→ WORK REQUIRED: Return the listing verbatim, images left out.

→ DATA BLOCK:
++++++++++

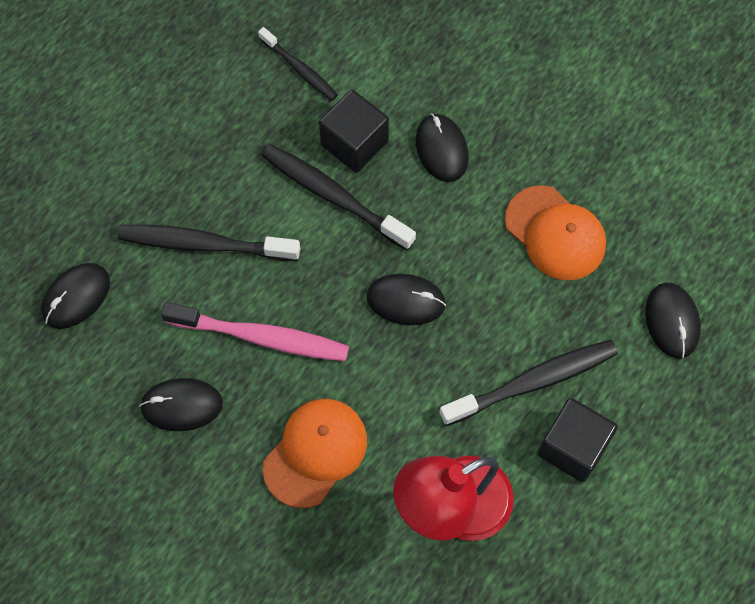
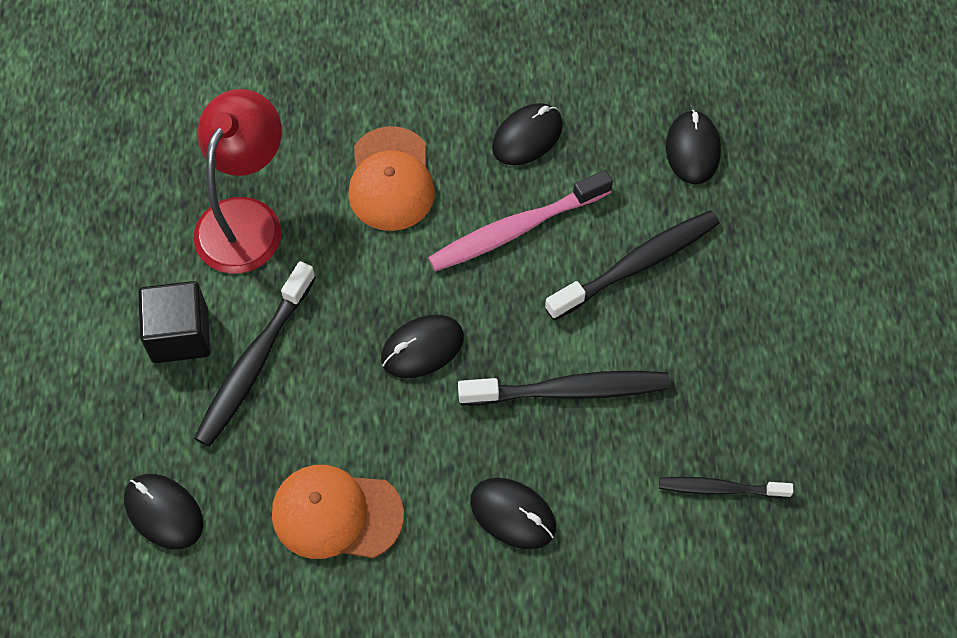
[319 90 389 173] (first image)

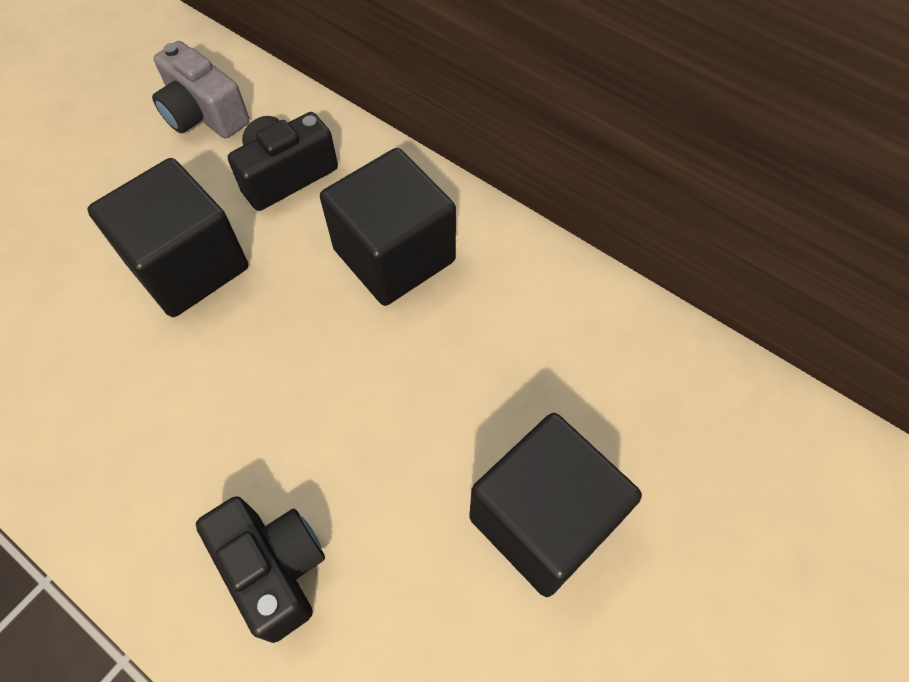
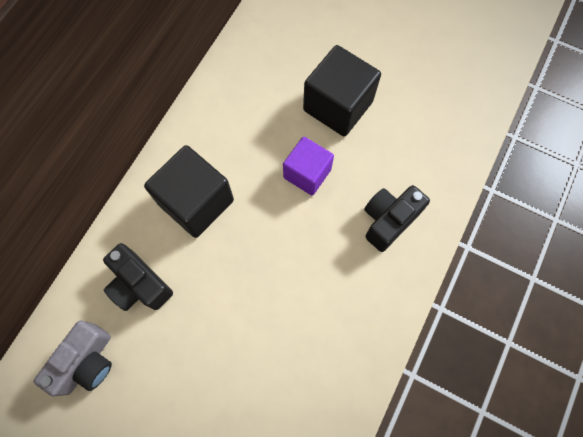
[87 158 248 317] (first image)
[283 137 334 195]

++++++++++

→ YOUR RESPONSE:
[319 90 389 173] (first image)

[87 158 248 317] (first image)
[283 137 334 195]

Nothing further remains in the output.